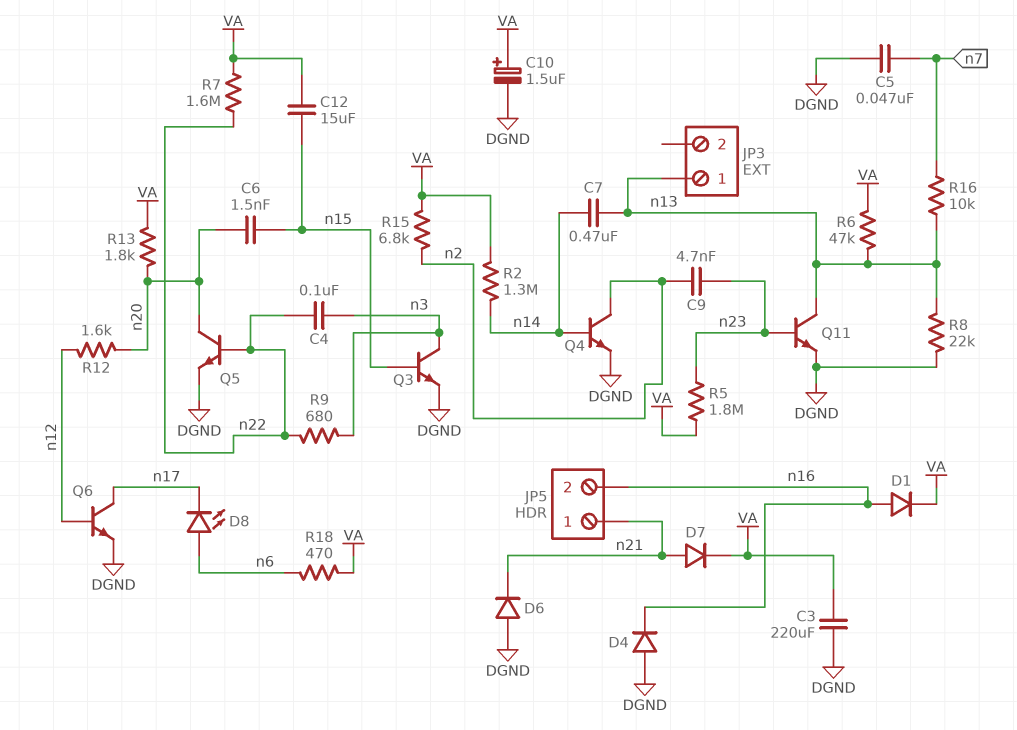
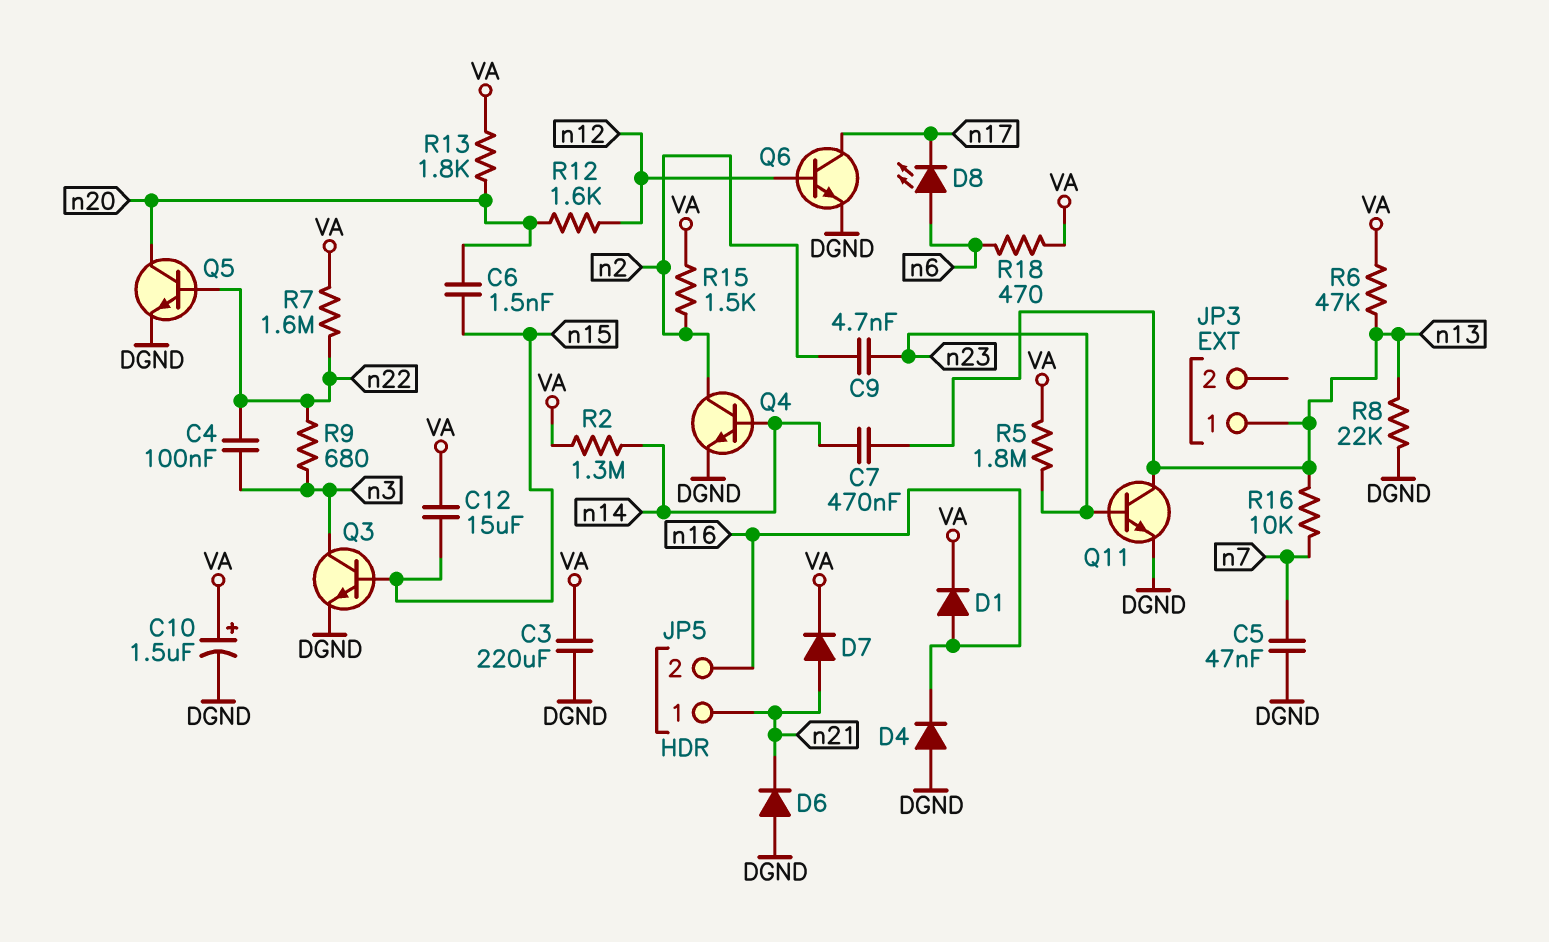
R15: 6.8k (VA, n2) -> 1.5k (VA, n2)

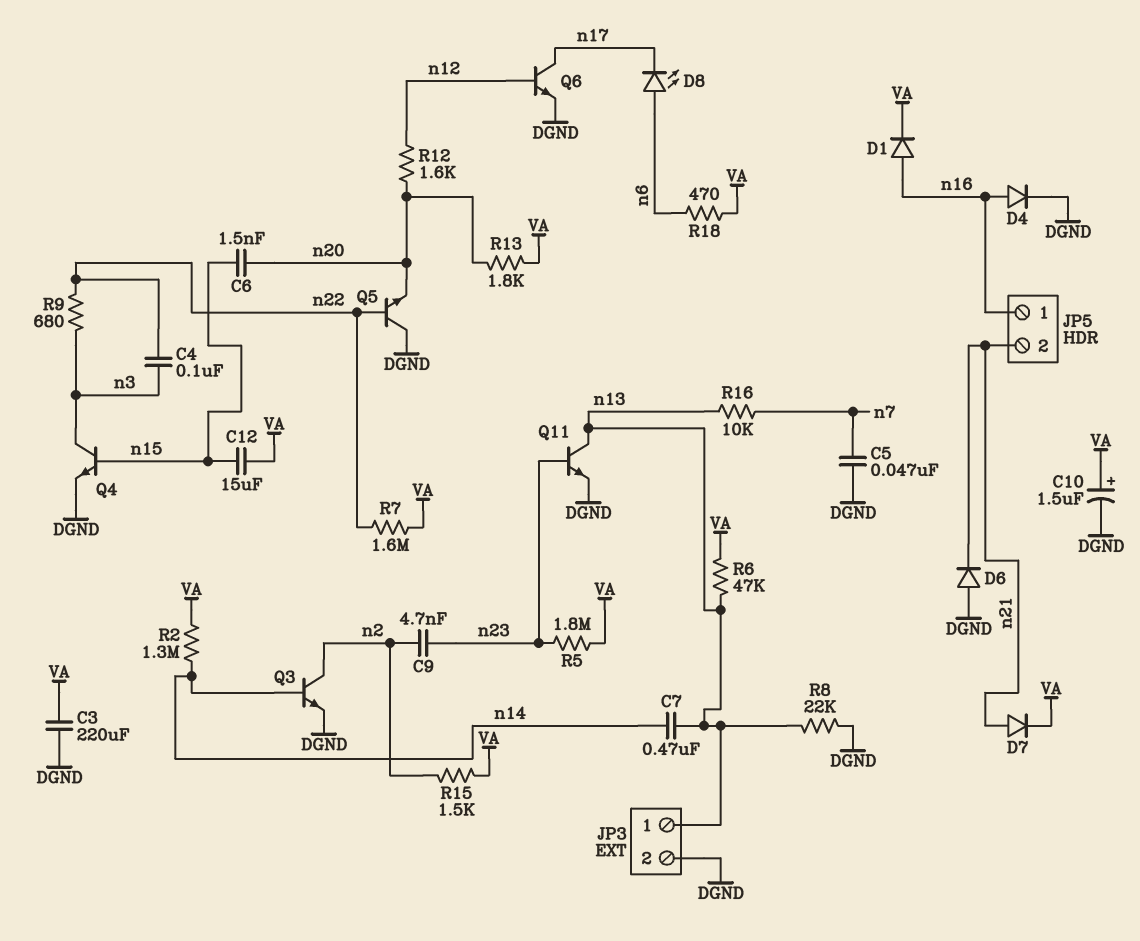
D4: diode (A DGND, K n16) -> diode (A n16, K DGND)
JP3 pin 2: none -> DGND
JP5 pin 1: n21 -> n16
JP5 pin 2: n16 -> n21
Q3: NPN (B n15, C n3, E DGND) -> NPN (B n14, C n2, E DGND)
Q4: NPN (B n14, C n2, E DGND) -> NPN (B n15, C n3, E DGND)
Q5: NPN (B n22, C n20, E DGND) -> NPN (B n22, C DGND, E n20)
+ + +
Exercise instructions |
Give the data again exactly, without pictures.

Output of the exercise |
R15: 6.8k (VA, n2) -> 1.5k (VA, n2)

D4: diode (A DGND, K n16) -> diode (A n16, K DGND)
JP3 pin 2: none -> DGND
JP5 pin 1: n21 -> n16
JP5 pin 2: n16 -> n21
Q3: NPN (B n15, C n3, E DGND) -> NPN (B n14, C n2, E DGND)
Q4: NPN (B n14, C n2, E DGND) -> NPN (B n15, C n3, E DGND)
Q5: NPN (B n22, C n20, E DGND) -> NPN (B n22, C DGND, E n20)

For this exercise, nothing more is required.